- _Coordinate-based object records_
※ ※ ※

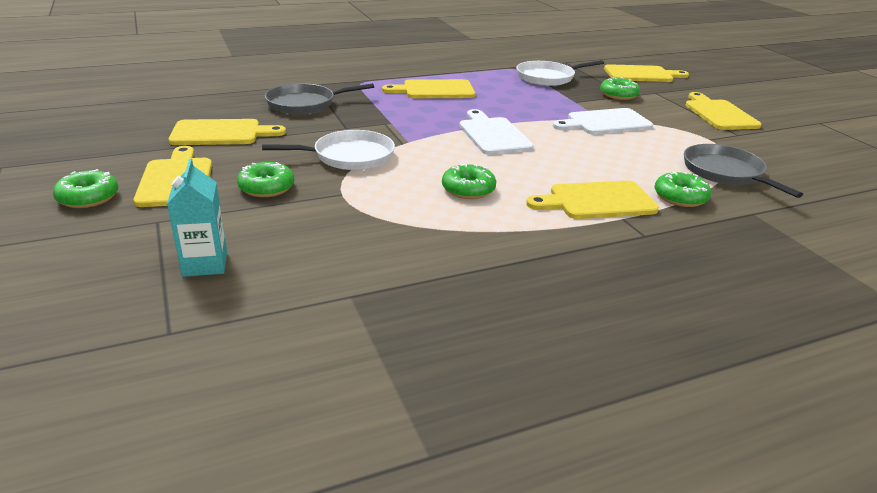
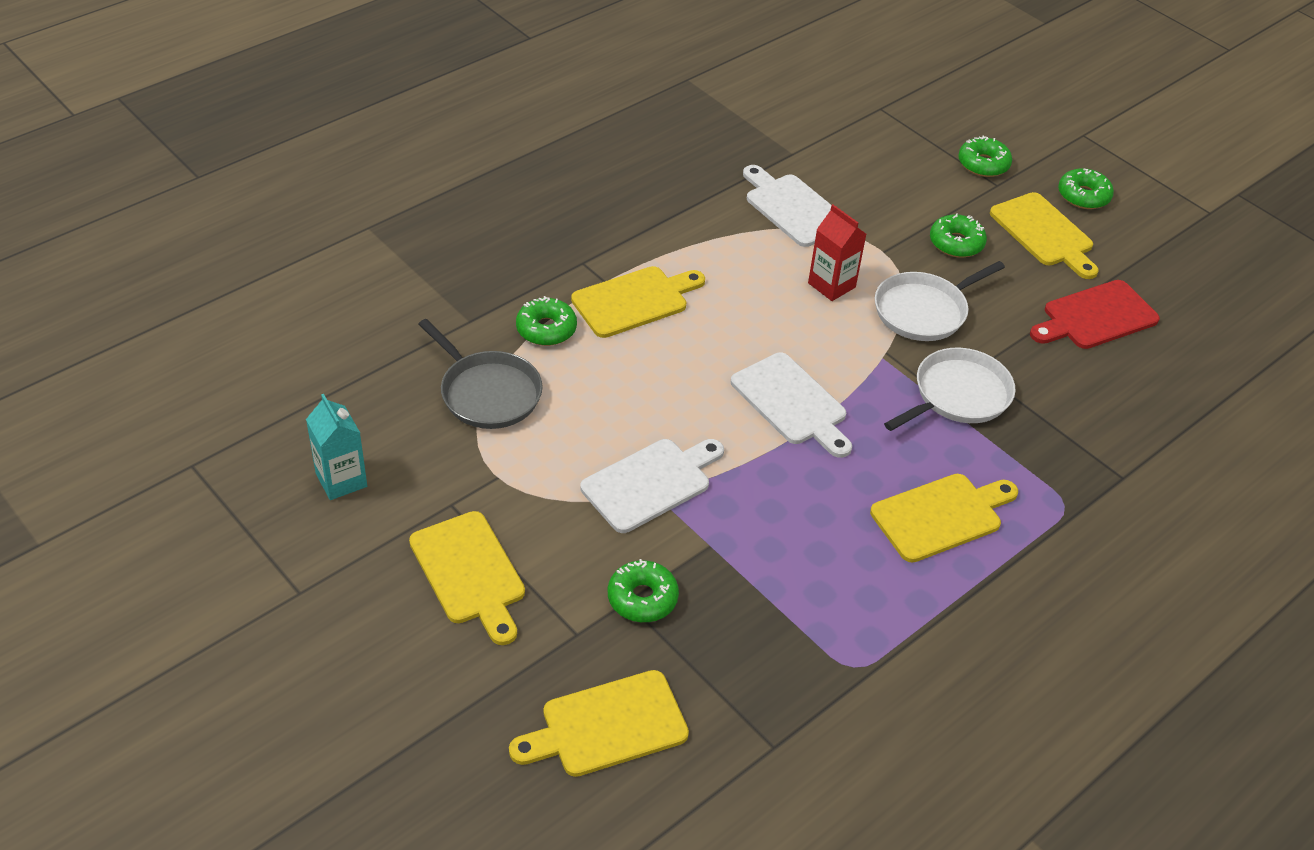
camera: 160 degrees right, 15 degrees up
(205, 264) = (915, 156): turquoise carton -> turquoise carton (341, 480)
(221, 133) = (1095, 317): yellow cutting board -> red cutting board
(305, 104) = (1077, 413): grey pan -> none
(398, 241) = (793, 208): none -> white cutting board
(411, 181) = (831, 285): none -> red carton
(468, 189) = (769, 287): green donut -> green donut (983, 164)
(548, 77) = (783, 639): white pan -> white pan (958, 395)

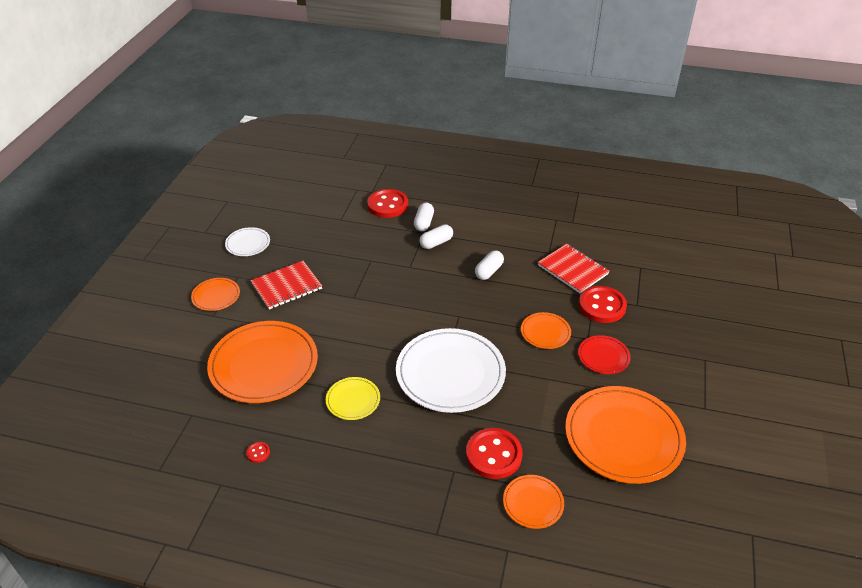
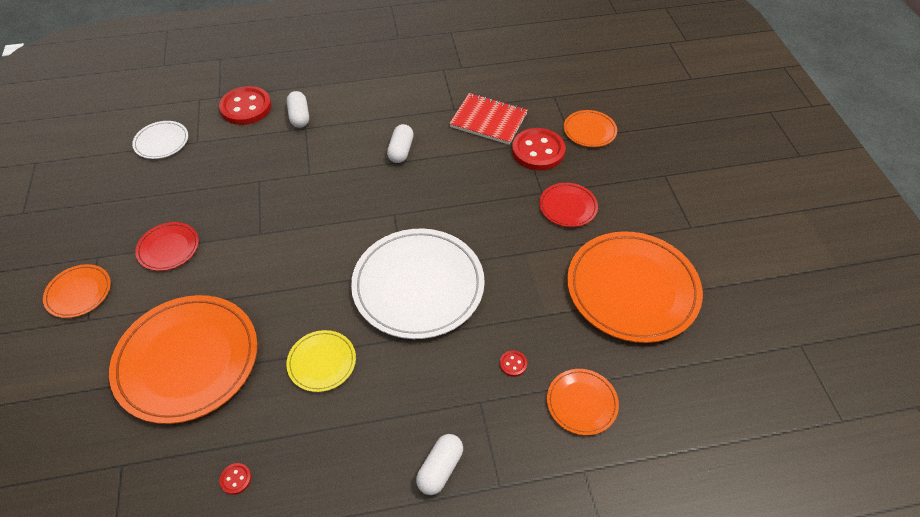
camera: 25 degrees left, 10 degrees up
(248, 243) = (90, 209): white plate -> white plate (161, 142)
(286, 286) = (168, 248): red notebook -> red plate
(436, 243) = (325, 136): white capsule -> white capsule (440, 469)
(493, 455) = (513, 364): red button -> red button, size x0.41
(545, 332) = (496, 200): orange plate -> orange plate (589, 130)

※ ※ ※

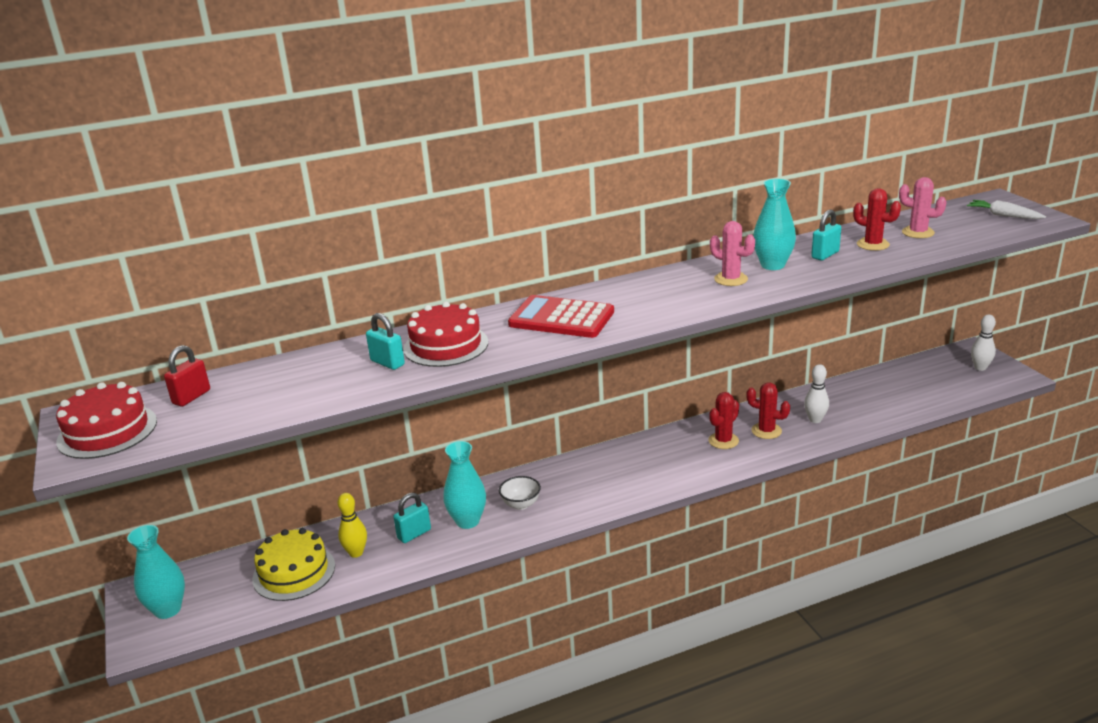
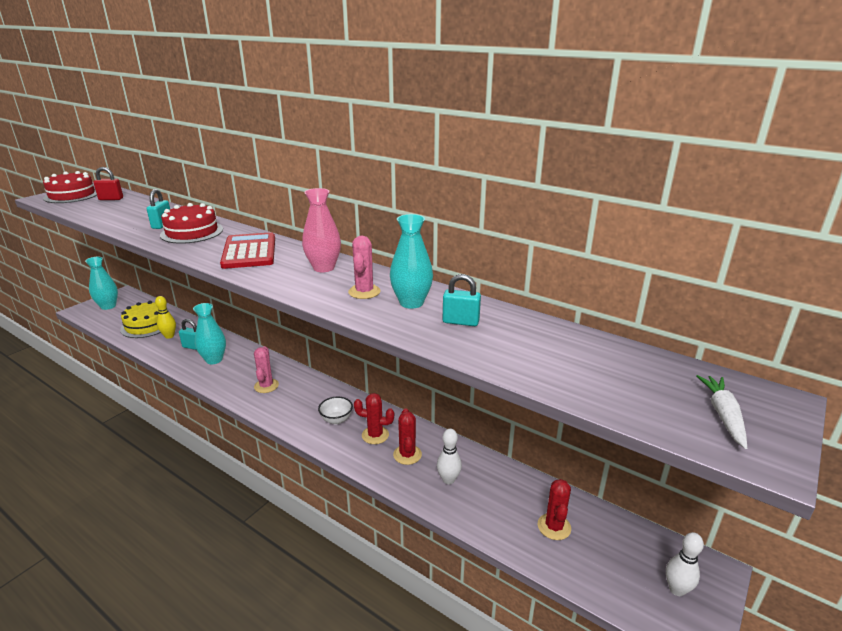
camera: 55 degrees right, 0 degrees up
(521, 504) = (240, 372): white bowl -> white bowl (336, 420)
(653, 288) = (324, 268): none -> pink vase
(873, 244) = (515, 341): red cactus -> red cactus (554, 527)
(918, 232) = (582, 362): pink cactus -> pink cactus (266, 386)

※ ※ ※

- _Assignment_
Work from the entries above. Set down exactly and only the lines from the line with "(468, 189) = (769, 287): green" to the line with "(545, 332) = (496, 200): orange", both included, and leave the pictures out.

- _Task solution_
(468, 189) = (769, 287): green donut -> green donut (983, 164)
(548, 77) = (783, 639): white pan -> white pan (958, 395)

camera: 25 degrees left, 10 degrees up
(248, 243) = (90, 209): white plate -> white plate (161, 142)
(286, 286) = (168, 248): red notebook -> red plate
(436, 243) = (325, 136): white capsule -> white capsule (440, 469)
(493, 455) = (513, 364): red button -> red button, size x0.41
(545, 332) = (496, 200): orange plate -> orange plate (589, 130)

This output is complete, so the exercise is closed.